STUDY MATERIAL:
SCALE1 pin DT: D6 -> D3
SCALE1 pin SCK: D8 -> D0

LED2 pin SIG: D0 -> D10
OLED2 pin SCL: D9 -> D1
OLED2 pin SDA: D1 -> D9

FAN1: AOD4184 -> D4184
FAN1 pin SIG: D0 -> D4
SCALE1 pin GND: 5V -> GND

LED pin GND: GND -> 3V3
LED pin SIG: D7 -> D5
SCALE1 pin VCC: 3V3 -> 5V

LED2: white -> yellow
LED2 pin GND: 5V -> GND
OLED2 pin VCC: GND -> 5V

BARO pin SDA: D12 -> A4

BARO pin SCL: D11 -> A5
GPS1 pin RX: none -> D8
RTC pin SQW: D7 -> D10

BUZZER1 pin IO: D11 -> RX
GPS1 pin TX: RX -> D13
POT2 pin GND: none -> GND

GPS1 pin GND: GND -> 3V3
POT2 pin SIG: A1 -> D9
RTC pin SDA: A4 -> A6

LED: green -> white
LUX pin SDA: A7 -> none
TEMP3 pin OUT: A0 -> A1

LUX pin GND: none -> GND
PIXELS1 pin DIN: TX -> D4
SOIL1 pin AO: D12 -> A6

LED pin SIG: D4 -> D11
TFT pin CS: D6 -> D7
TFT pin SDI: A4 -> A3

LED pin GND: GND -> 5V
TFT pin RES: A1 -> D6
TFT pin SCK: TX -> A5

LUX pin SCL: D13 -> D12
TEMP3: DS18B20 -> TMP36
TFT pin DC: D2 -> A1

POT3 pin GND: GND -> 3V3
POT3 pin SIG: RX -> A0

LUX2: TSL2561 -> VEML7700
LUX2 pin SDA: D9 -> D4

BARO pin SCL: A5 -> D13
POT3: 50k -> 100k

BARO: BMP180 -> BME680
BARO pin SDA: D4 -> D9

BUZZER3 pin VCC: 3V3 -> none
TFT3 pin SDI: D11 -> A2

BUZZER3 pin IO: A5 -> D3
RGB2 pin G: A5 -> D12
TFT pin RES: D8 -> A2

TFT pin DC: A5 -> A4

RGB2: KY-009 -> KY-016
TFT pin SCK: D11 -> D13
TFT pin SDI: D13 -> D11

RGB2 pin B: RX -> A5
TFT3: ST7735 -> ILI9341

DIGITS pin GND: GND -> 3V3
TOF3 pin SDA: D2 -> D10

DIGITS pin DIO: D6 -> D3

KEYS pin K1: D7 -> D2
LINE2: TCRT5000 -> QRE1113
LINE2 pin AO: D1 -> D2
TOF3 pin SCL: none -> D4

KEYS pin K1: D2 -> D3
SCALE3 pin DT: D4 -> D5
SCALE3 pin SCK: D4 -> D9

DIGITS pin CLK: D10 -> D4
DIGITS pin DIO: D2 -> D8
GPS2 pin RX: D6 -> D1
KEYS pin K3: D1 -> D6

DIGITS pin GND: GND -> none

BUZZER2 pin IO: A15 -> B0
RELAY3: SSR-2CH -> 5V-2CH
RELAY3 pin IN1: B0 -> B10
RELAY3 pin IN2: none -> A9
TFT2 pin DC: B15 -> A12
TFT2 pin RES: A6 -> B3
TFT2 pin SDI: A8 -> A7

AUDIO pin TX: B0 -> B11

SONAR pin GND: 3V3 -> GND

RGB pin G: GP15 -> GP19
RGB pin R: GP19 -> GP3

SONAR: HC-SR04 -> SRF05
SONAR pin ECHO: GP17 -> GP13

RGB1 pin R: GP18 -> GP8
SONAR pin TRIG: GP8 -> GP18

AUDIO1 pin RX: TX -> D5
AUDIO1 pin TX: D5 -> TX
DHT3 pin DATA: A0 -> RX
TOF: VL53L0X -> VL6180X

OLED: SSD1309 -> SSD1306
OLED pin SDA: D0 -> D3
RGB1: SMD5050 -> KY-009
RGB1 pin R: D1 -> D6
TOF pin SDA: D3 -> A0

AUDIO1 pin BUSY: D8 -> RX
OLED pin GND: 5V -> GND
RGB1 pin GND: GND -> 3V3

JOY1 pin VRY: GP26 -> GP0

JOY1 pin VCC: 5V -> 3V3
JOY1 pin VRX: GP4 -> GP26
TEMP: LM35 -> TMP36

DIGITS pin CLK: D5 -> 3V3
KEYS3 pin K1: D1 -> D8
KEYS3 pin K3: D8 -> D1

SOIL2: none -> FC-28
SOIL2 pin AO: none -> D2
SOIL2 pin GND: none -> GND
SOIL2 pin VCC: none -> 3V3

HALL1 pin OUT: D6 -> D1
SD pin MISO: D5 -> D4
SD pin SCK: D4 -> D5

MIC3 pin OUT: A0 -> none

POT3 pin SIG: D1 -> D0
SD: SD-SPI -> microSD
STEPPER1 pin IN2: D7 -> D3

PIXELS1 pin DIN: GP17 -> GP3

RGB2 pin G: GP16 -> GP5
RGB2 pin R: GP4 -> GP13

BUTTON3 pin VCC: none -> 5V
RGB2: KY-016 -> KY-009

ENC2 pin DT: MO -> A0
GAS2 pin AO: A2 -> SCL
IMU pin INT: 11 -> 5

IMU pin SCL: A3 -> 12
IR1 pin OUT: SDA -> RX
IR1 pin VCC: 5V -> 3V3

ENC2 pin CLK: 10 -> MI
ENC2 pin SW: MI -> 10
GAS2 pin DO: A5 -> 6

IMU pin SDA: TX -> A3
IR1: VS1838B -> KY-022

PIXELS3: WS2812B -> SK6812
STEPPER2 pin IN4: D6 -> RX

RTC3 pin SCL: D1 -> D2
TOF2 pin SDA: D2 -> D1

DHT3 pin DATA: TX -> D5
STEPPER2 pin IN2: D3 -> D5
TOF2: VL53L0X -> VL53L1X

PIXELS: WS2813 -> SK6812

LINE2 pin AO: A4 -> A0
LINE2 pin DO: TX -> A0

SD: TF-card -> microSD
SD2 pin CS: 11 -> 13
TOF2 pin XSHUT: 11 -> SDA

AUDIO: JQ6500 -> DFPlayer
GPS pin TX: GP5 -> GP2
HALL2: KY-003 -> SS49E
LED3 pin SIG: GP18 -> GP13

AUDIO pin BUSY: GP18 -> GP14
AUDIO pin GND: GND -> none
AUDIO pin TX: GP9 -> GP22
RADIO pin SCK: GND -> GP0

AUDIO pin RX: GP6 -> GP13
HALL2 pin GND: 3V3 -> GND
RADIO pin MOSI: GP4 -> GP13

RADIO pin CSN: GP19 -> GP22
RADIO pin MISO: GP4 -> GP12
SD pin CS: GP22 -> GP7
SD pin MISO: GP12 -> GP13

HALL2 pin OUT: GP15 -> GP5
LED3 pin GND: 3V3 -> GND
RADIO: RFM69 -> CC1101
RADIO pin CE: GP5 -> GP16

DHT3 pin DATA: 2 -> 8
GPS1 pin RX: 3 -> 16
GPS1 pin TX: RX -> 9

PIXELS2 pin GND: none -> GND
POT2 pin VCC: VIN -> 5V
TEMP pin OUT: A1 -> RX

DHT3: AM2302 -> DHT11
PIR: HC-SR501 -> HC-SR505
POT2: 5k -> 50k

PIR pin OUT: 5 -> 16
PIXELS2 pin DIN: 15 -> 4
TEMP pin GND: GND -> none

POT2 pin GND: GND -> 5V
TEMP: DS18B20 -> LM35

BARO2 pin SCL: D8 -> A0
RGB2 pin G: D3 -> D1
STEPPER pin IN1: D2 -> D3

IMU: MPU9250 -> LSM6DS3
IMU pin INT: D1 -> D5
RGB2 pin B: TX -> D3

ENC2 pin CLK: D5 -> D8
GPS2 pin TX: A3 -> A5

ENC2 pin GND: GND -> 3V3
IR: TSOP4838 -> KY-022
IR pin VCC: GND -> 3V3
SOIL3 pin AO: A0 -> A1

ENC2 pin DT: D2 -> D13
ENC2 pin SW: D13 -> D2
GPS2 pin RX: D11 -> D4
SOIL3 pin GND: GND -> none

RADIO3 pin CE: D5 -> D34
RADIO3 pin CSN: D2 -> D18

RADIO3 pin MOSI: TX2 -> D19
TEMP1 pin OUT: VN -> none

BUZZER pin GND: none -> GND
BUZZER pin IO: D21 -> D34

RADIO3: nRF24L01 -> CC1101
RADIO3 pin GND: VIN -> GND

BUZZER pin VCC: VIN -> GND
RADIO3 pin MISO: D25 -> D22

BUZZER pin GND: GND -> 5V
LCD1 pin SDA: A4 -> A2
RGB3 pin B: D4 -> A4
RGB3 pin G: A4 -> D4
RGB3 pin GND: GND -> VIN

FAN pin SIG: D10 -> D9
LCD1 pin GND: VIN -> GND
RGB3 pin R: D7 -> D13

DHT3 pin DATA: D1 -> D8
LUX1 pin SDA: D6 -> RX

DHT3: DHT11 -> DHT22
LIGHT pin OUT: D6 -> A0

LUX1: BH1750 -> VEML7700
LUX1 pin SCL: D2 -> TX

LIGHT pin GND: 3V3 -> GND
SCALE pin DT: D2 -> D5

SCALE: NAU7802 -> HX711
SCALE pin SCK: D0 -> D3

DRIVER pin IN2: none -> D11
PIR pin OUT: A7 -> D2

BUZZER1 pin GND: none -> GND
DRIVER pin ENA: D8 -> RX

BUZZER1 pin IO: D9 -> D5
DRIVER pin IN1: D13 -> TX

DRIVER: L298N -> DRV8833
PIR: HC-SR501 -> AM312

TASK BRIEF: An exact copy of the data is needed, running from its first line through the line that holds "RELAY3 pin IN1: B0 -> B10", and nothing beyond that.

YOUR RESPONSE:
SCALE1 pin DT: D6 -> D3
SCALE1 pin SCK: D8 -> D0

LED2 pin SIG: D0 -> D10
OLED2 pin SCL: D9 -> D1
OLED2 pin SDA: D1 -> D9

FAN1: AOD4184 -> D4184
FAN1 pin SIG: D0 -> D4
SCALE1 pin GND: 5V -> GND

LED pin GND: GND -> 3V3
LED pin SIG: D7 -> D5
SCALE1 pin VCC: 3V3 -> 5V

LED2: white -> yellow
LED2 pin GND: 5V -> GND
OLED2 pin VCC: GND -> 5V

BARO pin SDA: D12 -> A4

BARO pin SCL: D11 -> A5
GPS1 pin RX: none -> D8
RTC pin SQW: D7 -> D10

BUZZER1 pin IO: D11 -> RX
GPS1 pin TX: RX -> D13
POT2 pin GND: none -> GND

GPS1 pin GND: GND -> 3V3
POT2 pin SIG: A1 -> D9
RTC pin SDA: A4 -> A6

LED: green -> white
LUX pin SDA: A7 -> none
TEMP3 pin OUT: A0 -> A1

LUX pin GND: none -> GND
PIXELS1 pin DIN: TX -> D4
SOIL1 pin AO: D12 -> A6

LED pin SIG: D4 -> D11
TFT pin CS: D6 -> D7
TFT pin SDI: A4 -> A3

LED pin GND: GND -> 5V
TFT pin RES: A1 -> D6
TFT pin SCK: TX -> A5

LUX pin SCL: D13 -> D12
TEMP3: DS18B20 -> TMP36
TFT pin DC: D2 -> A1

POT3 pin GND: GND -> 3V3
POT3 pin SIG: RX -> A0

LUX2: TSL2561 -> VEML7700
LUX2 pin SDA: D9 -> D4

BARO pin SCL: A5 -> D13
POT3: 50k -> 100k

BARO: BMP180 -> BME680
BARO pin SDA: D4 -> D9

BUZZER3 pin VCC: 3V3 -> none
TFT3 pin SDI: D11 -> A2

BUZZER3 pin IO: A5 -> D3
RGB2 pin G: A5 -> D12
TFT pin RES: D8 -> A2

TFT pin DC: A5 -> A4

RGB2: KY-009 -> KY-016
TFT pin SCK: D11 -> D13
TFT pin SDI: D13 -> D11

RGB2 pin B: RX -> A5
TFT3: ST7735 -> ILI9341

DIGITS pin GND: GND -> 3V3
TOF3 pin SDA: D2 -> D10

DIGITS pin DIO: D6 -> D3

KEYS pin K1: D7 -> D2
LINE2: TCRT5000 -> QRE1113
LINE2 pin AO: D1 -> D2
TOF3 pin SCL: none -> D4

KEYS pin K1: D2 -> D3
SCALE3 pin DT: D4 -> D5
SCALE3 pin SCK: D4 -> D9

DIGITS pin CLK: D10 -> D4
DIGITS pin DIO: D2 -> D8
GPS2 pin RX: D6 -> D1
KEYS pin K3: D1 -> D6

DIGITS pin GND: GND -> none

BUZZER2 pin IO: A15 -> B0
RELAY3: SSR-2CH -> 5V-2CH
RELAY3 pin IN1: B0 -> B10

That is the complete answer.